EXERCISE GOAL: Pick out every line in the listing below that contains the string "numericTimeSignature", and copy each of those lines.

GIVEN RECORDS:
----------------

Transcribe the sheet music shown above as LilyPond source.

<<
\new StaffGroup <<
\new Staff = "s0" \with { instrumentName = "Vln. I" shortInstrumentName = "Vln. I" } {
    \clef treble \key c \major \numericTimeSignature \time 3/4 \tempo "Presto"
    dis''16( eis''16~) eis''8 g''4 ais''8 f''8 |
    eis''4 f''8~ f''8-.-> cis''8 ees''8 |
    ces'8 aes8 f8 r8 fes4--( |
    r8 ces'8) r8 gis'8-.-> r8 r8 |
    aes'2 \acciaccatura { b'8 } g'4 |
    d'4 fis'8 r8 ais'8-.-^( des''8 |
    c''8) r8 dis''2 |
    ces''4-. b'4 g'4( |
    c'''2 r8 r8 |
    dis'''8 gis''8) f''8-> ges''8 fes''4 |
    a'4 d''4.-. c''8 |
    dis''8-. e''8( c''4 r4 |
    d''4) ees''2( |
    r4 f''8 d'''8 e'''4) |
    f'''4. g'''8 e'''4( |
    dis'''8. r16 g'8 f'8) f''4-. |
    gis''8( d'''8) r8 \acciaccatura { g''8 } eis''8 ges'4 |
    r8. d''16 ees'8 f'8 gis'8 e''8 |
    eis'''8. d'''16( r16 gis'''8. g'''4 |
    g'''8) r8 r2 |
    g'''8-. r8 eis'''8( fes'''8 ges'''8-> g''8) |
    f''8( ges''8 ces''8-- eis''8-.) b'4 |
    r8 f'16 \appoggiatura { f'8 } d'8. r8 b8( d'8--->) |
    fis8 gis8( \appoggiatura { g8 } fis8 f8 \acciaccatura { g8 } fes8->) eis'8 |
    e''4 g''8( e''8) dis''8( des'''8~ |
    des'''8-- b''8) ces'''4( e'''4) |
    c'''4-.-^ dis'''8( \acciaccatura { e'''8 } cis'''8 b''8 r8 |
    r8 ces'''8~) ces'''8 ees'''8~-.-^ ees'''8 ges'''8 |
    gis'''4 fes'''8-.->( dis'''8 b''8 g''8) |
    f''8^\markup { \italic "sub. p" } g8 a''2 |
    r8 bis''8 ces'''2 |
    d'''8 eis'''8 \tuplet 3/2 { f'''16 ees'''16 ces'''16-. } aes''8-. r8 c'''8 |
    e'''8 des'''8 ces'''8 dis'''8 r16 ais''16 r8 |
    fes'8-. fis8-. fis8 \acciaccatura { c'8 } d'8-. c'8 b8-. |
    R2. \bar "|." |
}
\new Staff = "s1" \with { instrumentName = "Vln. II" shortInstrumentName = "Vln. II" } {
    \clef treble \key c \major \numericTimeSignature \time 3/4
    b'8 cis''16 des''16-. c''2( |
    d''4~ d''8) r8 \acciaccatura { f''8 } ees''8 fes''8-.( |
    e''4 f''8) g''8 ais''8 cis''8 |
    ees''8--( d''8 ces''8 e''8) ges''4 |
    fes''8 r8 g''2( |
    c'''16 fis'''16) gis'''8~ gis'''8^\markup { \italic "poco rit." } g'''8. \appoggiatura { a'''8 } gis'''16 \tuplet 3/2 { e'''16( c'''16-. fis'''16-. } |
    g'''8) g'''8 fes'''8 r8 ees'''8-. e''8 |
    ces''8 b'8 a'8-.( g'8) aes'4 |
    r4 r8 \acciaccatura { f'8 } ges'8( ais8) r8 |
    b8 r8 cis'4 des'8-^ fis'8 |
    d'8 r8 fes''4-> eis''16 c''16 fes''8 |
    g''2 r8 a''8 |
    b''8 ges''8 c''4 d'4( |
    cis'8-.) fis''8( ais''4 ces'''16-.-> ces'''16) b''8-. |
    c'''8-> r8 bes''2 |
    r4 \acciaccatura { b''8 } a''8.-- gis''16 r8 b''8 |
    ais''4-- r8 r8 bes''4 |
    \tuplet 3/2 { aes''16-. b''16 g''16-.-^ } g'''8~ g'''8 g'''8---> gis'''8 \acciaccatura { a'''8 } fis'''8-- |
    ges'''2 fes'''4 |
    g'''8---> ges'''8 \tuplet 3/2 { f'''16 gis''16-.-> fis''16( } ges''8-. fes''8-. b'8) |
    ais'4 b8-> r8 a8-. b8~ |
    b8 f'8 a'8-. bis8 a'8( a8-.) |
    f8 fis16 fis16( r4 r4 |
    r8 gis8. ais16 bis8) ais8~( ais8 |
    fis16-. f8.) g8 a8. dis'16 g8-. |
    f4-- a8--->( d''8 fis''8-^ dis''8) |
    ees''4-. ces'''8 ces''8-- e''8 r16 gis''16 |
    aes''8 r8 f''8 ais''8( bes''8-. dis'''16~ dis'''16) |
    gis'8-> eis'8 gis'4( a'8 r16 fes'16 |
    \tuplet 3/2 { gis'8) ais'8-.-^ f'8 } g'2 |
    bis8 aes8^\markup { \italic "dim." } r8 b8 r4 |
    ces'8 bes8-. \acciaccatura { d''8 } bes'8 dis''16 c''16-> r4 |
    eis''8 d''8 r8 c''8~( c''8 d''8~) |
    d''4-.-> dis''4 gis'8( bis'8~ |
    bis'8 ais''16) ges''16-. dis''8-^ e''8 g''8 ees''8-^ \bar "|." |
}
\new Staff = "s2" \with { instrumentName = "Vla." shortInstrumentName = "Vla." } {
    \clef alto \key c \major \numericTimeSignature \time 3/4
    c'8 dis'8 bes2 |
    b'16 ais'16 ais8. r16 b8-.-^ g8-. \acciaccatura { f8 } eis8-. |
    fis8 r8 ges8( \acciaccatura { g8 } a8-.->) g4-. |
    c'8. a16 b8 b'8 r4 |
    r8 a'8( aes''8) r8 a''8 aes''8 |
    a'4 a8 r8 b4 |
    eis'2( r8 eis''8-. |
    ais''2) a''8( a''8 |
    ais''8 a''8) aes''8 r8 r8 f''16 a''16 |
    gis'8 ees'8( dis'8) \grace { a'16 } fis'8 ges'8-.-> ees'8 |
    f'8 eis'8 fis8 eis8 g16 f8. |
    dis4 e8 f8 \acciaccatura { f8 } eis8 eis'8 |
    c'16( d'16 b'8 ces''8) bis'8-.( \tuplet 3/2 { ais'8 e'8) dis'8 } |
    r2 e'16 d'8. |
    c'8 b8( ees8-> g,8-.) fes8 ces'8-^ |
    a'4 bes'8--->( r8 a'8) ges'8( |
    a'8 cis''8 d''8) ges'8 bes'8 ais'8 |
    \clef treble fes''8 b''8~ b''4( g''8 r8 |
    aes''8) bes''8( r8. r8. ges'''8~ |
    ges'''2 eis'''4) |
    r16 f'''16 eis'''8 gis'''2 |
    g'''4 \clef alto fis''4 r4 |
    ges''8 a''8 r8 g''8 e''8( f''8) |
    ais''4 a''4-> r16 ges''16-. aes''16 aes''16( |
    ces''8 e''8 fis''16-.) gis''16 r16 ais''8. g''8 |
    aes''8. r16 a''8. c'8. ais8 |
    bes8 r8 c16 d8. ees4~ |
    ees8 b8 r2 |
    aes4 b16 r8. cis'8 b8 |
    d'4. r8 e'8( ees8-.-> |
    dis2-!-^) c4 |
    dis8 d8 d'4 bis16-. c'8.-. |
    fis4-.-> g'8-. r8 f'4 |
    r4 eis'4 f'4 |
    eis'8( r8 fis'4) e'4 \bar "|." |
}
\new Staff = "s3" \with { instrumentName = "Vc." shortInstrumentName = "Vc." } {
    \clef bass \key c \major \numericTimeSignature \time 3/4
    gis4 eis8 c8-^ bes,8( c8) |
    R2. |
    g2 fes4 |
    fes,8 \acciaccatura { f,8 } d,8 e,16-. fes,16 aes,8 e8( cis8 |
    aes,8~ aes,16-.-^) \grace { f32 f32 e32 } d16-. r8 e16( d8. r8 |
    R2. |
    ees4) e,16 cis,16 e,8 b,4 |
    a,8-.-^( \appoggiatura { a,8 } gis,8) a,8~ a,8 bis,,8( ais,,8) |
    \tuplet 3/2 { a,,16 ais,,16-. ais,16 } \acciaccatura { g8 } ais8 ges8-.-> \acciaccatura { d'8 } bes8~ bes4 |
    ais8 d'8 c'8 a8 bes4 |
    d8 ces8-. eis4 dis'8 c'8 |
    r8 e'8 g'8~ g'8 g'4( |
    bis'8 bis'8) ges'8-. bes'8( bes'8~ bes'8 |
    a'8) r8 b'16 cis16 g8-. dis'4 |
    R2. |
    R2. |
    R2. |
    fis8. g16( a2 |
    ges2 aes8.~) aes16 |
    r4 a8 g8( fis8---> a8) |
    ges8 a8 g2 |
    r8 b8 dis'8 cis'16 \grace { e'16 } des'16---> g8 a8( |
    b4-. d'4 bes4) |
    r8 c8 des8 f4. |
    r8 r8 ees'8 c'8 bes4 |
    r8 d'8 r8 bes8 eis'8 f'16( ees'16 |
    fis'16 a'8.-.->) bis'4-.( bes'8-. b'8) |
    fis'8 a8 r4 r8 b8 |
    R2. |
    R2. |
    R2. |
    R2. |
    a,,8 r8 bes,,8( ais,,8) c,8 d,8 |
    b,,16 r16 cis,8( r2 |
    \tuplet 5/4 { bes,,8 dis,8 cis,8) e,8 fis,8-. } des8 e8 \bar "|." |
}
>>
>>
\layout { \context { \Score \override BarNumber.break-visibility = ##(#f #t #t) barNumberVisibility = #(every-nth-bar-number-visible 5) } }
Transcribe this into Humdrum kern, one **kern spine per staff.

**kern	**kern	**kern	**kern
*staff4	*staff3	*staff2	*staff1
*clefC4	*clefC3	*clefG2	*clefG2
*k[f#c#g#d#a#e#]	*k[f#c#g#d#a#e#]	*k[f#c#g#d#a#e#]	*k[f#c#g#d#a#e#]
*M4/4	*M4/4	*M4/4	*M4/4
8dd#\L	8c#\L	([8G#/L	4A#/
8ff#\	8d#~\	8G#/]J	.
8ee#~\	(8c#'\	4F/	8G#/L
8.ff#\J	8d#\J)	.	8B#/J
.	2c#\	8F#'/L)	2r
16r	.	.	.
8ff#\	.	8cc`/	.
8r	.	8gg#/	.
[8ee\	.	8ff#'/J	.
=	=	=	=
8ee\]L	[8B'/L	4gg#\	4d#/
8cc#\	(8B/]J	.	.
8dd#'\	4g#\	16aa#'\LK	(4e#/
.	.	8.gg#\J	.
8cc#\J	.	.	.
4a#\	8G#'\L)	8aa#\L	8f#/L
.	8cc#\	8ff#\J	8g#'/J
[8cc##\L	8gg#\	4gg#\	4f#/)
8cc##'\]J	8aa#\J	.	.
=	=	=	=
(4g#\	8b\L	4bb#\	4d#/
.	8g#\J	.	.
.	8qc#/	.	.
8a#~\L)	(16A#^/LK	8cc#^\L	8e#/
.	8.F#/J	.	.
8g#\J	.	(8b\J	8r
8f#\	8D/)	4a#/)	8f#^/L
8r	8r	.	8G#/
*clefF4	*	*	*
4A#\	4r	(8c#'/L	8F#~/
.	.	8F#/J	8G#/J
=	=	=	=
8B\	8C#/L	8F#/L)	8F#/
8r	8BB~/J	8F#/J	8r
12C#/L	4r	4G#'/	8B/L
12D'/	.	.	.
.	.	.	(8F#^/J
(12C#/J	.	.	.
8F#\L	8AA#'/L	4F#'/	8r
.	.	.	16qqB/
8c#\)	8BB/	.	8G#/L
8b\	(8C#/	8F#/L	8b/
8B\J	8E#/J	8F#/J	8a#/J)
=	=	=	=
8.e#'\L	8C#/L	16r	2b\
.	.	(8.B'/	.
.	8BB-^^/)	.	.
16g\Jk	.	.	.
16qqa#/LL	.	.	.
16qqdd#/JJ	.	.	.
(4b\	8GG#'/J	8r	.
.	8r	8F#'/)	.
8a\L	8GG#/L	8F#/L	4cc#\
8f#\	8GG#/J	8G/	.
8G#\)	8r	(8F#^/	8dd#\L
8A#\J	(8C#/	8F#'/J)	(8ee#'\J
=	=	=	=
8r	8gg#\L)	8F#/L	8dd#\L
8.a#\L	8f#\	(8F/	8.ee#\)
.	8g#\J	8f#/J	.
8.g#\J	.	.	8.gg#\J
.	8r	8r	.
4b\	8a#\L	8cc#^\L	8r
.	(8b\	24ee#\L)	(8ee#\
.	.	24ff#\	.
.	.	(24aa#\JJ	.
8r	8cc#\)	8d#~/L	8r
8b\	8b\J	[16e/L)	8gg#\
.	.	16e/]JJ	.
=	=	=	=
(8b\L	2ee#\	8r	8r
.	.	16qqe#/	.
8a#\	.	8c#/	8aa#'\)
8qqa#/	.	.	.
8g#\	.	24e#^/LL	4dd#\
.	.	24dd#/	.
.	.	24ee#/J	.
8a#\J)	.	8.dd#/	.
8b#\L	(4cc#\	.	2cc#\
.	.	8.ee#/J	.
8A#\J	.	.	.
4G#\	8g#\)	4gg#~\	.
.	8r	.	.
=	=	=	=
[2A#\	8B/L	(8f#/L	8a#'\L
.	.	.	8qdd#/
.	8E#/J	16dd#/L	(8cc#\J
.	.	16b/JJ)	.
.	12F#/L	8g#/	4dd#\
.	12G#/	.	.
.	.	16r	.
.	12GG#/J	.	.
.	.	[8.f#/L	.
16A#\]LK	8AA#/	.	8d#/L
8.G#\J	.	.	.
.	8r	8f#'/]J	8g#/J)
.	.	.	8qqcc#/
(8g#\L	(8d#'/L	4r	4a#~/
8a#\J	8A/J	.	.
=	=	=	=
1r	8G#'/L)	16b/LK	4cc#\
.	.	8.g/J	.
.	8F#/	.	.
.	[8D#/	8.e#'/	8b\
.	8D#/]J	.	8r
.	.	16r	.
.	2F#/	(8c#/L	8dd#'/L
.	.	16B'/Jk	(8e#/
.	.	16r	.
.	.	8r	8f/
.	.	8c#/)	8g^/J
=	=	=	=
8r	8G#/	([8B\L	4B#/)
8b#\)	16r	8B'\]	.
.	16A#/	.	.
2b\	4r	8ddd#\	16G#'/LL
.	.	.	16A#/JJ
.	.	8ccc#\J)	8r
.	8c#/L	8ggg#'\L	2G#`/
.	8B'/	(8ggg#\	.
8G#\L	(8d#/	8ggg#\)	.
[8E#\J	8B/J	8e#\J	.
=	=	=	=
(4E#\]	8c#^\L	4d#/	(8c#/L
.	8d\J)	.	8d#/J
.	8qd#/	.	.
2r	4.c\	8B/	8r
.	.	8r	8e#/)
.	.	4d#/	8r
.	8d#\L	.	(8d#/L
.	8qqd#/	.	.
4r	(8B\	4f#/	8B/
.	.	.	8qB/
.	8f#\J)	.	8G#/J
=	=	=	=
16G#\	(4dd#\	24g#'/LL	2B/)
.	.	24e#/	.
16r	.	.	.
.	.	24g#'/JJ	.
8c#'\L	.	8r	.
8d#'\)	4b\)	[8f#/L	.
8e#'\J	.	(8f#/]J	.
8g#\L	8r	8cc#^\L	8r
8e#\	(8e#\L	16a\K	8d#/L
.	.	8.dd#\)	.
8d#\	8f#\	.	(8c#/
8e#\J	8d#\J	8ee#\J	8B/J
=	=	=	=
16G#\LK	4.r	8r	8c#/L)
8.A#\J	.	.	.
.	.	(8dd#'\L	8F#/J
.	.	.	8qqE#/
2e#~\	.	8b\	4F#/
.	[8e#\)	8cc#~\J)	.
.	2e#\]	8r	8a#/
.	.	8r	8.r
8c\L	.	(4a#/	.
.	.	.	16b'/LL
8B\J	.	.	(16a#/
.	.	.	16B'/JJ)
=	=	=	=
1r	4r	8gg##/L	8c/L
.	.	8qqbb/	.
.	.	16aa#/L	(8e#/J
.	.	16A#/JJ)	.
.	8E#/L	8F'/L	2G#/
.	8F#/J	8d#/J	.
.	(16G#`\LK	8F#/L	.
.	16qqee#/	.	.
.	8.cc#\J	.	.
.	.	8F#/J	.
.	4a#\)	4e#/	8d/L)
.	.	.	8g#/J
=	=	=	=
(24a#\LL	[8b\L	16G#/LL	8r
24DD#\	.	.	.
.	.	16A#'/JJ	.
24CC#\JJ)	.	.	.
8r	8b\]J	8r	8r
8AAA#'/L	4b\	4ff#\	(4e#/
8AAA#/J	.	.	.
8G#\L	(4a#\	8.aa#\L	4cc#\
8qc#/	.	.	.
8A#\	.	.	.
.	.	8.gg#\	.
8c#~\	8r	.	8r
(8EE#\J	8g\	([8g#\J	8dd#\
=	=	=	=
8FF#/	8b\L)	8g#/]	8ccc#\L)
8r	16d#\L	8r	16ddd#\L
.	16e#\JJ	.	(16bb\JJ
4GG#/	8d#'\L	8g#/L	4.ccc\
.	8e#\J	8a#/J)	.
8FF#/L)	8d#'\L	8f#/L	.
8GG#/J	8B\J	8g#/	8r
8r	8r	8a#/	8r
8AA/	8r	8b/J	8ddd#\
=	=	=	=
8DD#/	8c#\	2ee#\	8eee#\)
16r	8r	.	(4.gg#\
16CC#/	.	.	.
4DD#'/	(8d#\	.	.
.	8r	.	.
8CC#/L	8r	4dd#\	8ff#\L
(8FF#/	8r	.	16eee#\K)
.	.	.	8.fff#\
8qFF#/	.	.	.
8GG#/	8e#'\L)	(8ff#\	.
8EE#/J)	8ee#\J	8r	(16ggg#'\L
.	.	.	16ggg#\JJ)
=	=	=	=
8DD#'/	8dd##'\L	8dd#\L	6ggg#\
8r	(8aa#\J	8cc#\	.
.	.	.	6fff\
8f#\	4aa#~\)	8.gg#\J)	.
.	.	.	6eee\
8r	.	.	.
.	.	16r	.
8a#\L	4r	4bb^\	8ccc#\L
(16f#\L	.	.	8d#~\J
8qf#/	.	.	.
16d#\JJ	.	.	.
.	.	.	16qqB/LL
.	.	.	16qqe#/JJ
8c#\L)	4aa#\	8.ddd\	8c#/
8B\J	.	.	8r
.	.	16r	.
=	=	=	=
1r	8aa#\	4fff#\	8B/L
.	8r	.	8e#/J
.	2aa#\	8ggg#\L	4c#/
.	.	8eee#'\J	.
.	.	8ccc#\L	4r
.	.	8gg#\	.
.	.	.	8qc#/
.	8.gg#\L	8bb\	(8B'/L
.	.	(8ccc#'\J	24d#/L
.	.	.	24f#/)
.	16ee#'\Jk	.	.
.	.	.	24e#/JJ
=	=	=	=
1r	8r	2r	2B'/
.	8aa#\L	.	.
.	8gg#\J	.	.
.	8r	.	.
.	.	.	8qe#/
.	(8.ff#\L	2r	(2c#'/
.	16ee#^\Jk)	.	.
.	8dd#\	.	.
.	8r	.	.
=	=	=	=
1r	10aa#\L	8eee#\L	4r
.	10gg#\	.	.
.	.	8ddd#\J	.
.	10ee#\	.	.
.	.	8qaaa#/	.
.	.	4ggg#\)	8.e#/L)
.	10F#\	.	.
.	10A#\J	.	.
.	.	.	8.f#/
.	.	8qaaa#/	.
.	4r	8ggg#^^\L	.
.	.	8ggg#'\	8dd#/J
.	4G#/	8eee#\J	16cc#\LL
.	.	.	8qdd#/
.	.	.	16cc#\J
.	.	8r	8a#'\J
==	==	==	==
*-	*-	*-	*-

----------------

RESULT FOR THIS EXERCISE:
    \clef treble \key c \major \numericTimeSignature \time 3/4 \tempo "Presto"
    \clef treble \key c \major \numericTimeSignature \time 3/4
    \clef alto \key c \major \numericTimeSignature \time 3/4
    \clef bass \key c \major \numericTimeSignature \time 3/4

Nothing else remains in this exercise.